Segment Start: Exercise materials

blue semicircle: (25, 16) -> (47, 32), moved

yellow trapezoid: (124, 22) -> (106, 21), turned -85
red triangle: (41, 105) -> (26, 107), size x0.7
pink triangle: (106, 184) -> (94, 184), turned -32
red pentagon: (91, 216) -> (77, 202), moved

Segment End: Exercise materials

## Assigned task
Set down the data once more, exactly as shown above.

## Exercise response
blue semicircle: (25, 16) -> (47, 32), moved

yellow trapezoid: (124, 22) -> (106, 21), turned -85
red triangle: (41, 105) -> (26, 107), size x0.7
pink triangle: (106, 184) -> (94, 184), turned -32
red pentagon: (91, 216) -> (77, 202), moved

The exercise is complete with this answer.